- **Exercise**
Give back the full listing verbatim, apart from its images.

- **Available data**
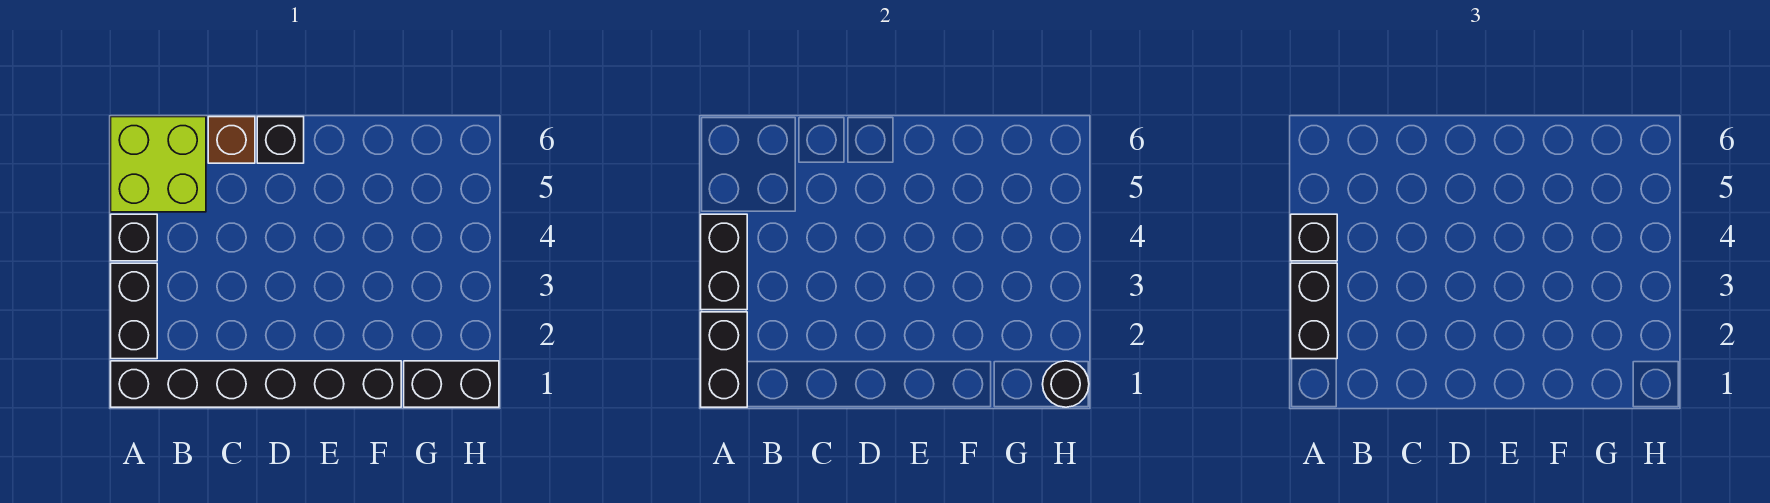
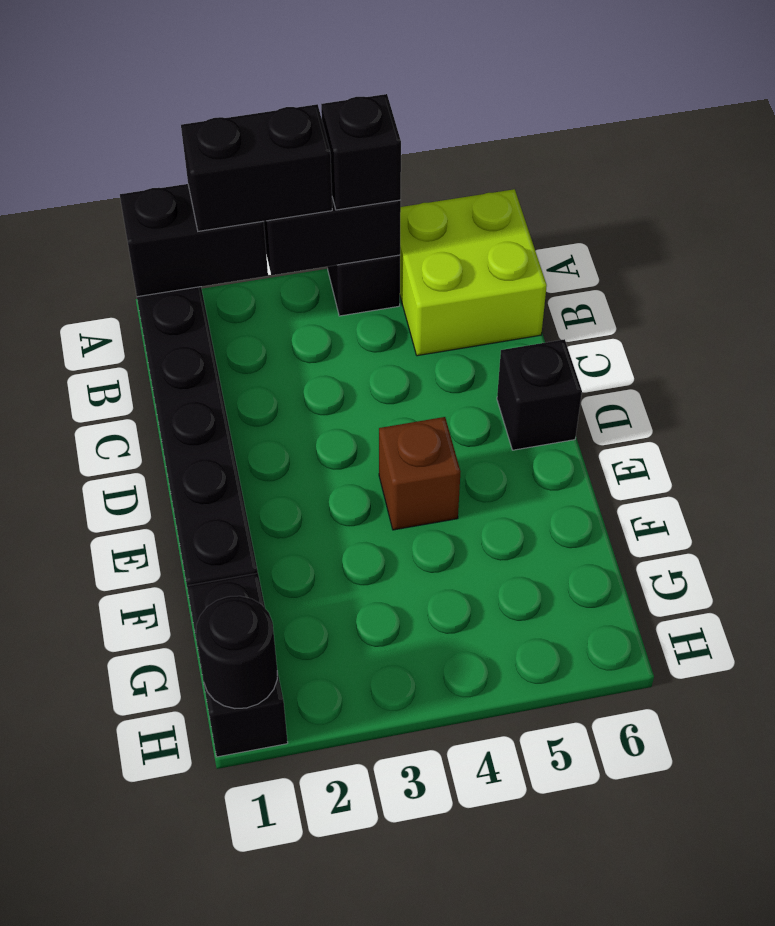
black brick A2:A3 level 1 -> none
brown brick C6 level 1 -> brown brick E4 level 1

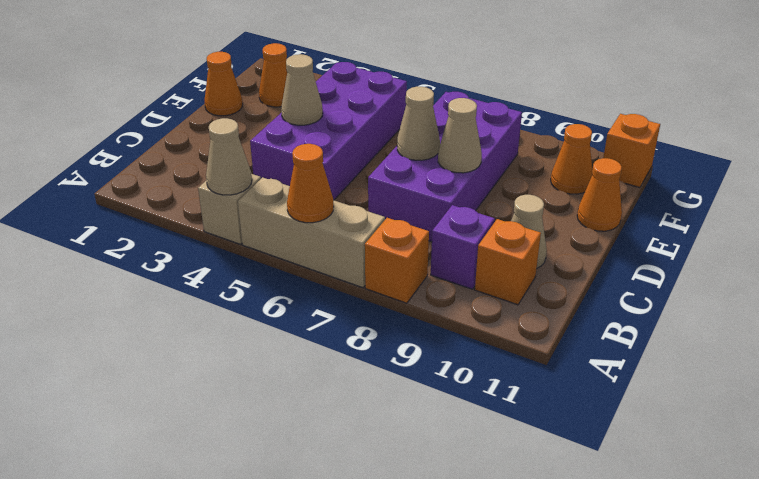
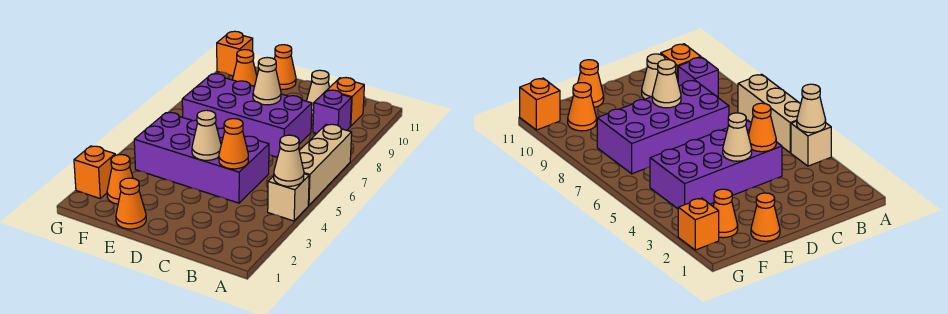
orange cone A6 level 2 -> orange cone C4 level 2
orange brick A8 level 1 -> orange brick G2 level 1
tan cone D7 level 2 -> none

- **Solved problem**
black brick A2:A3 level 1 -> none
brown brick C6 level 1 -> brown brick E4 level 1

orange cone A6 level 2 -> orange cone C4 level 2
orange brick A8 level 1 -> orange brick G2 level 1
tan cone D7 level 2 -> none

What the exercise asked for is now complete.